## PROBLEM TO SOLVE
Return exactly the lines of the records below, starting at the line that contains "GPS2: NEO-6M -> NEO-M8N" and ending at the line that contains "STEPPER3 pin IN4: B7 -> A9", with both of those lines kept.

## Structured diff data
==================================================
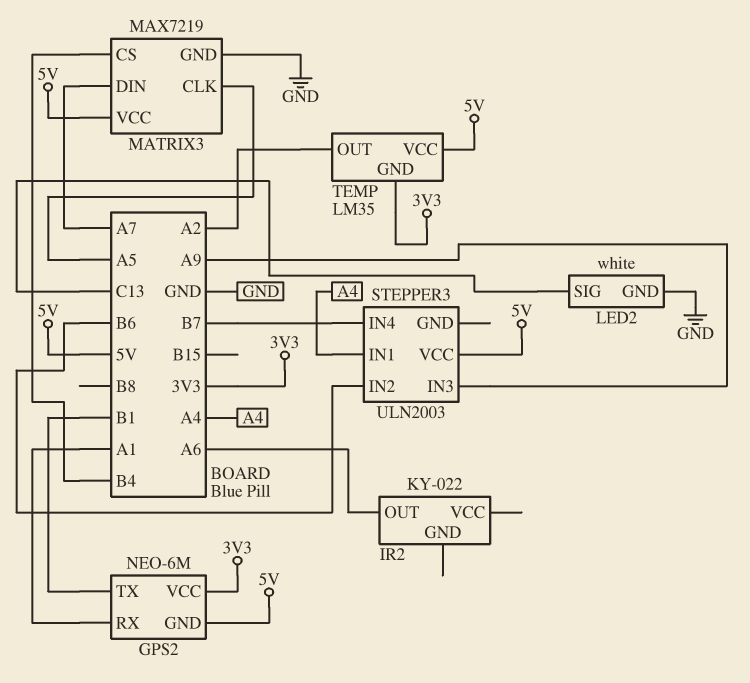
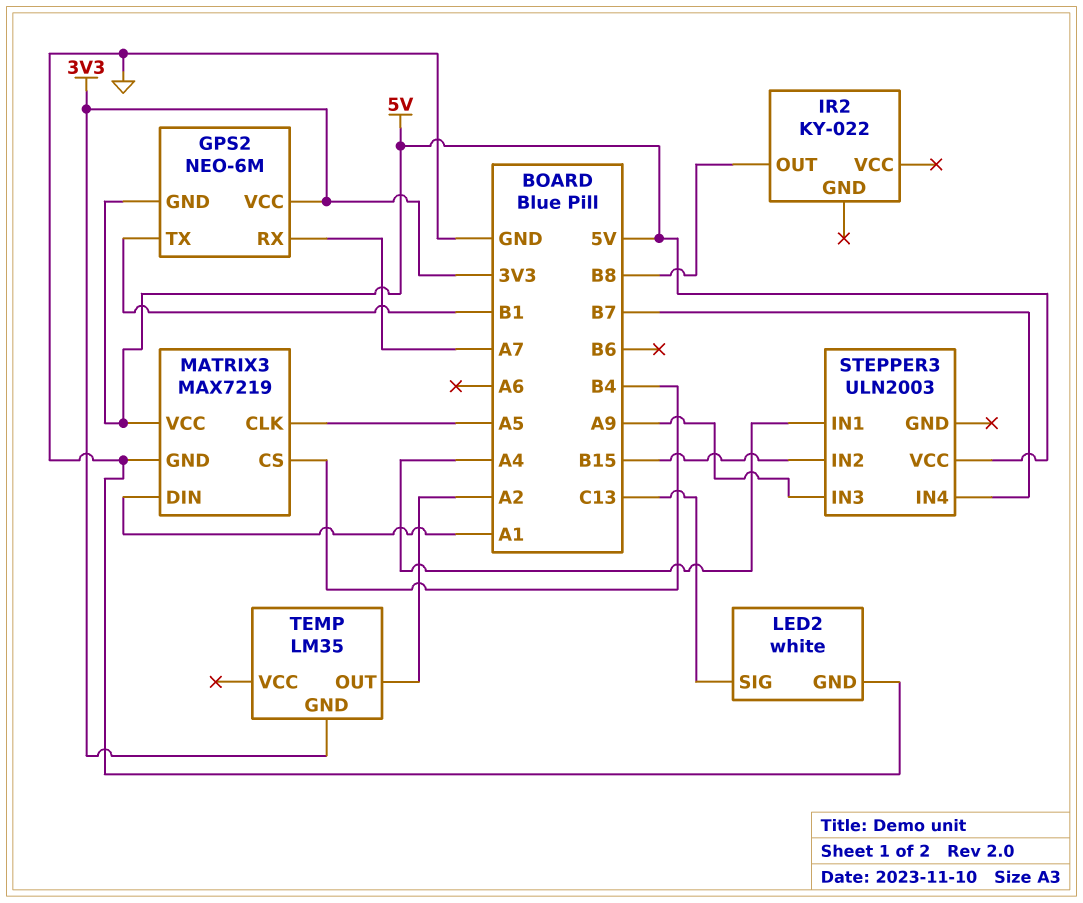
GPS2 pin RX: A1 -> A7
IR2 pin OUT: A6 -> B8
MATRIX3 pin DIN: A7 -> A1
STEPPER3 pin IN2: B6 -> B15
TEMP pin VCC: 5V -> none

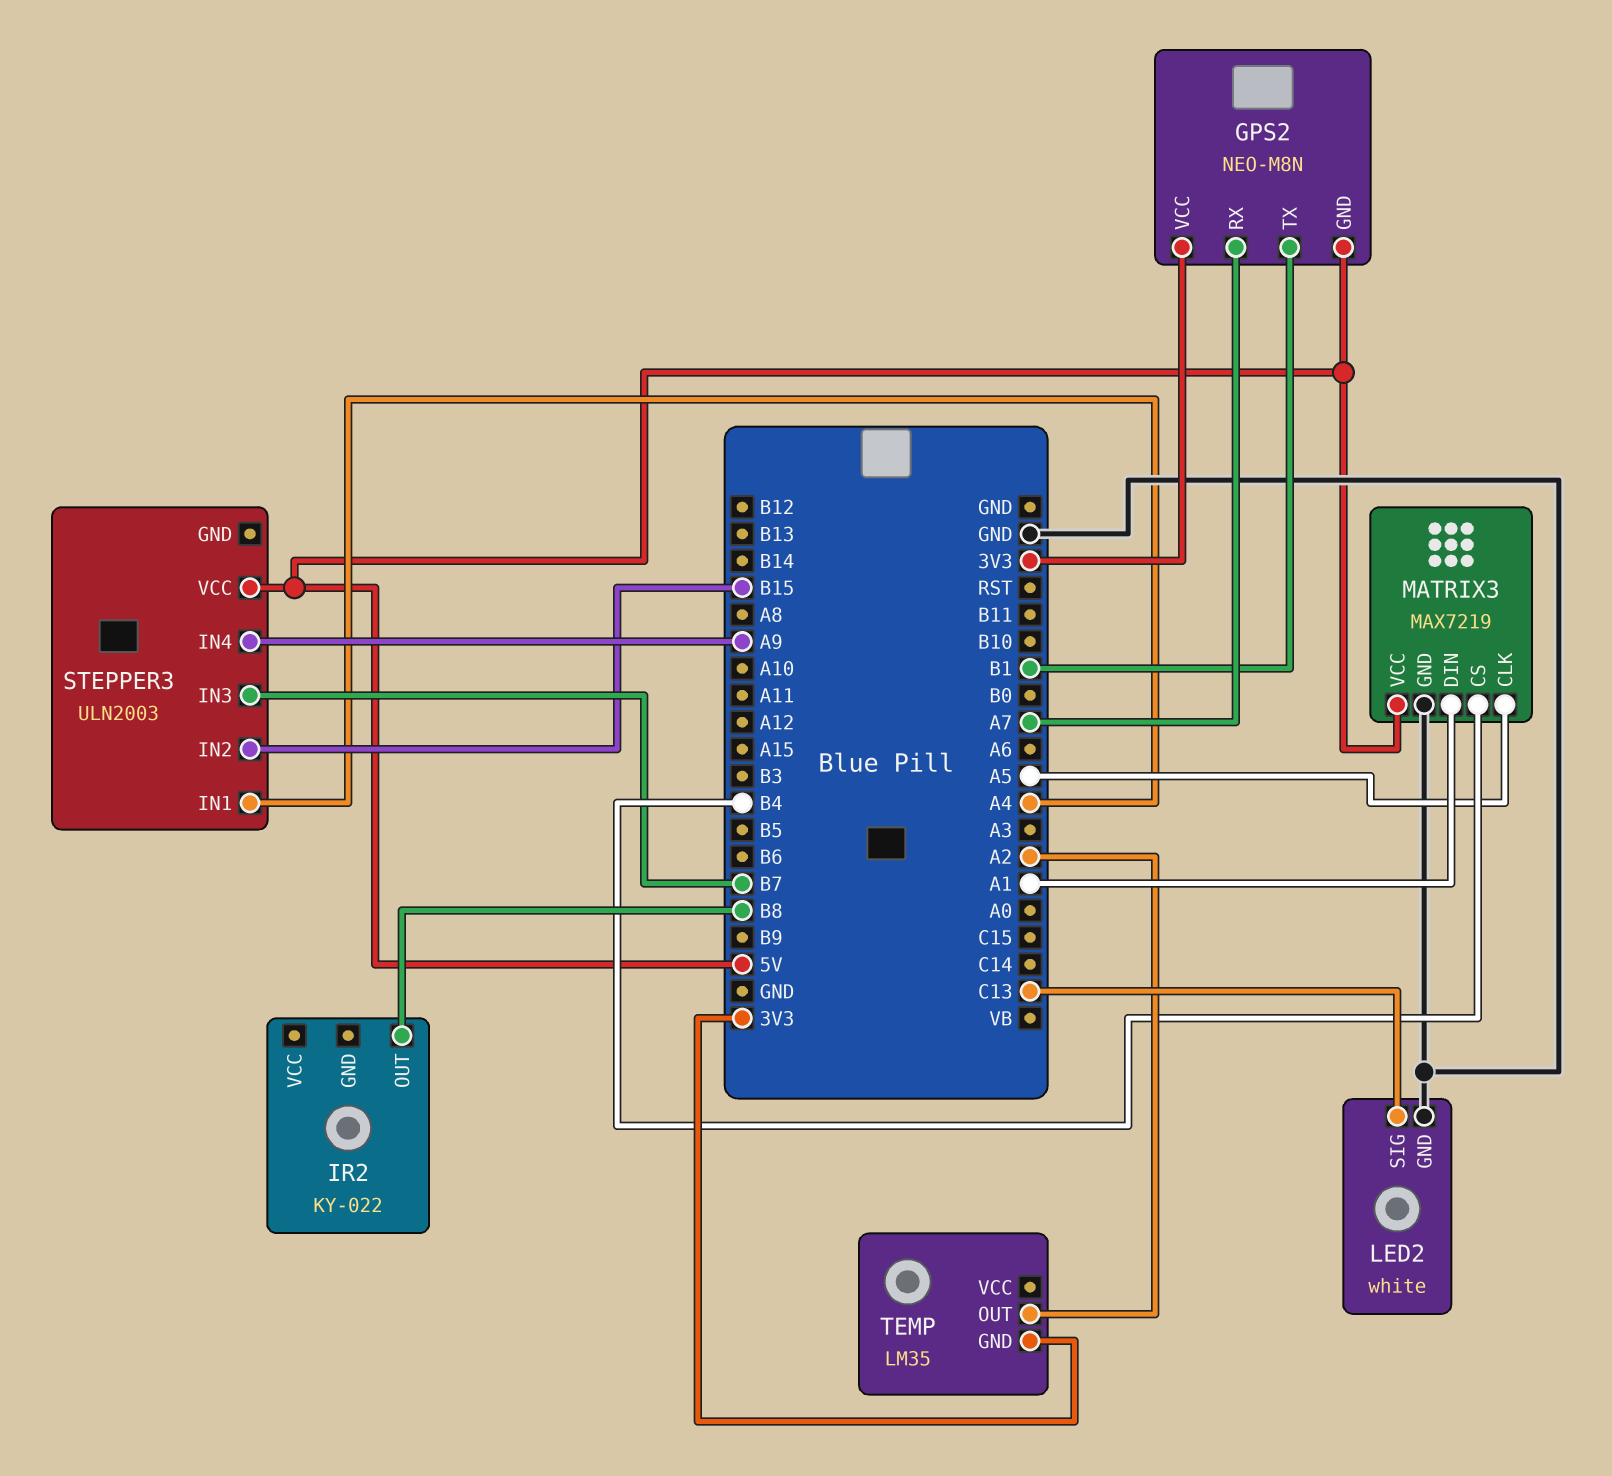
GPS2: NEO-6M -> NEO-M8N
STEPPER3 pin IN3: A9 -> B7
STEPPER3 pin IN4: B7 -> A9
==================================================
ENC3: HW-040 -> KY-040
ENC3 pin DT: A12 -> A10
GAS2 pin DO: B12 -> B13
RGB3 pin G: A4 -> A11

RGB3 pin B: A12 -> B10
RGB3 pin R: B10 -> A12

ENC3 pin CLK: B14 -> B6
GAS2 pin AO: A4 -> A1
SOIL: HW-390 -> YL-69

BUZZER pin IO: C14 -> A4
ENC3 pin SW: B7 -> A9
==================================================
## YOUR RESPONSE
GPS2: NEO-6M -> NEO-M8N
STEPPER3 pin IN3: A9 -> B7
STEPPER3 pin IN4: B7 -> A9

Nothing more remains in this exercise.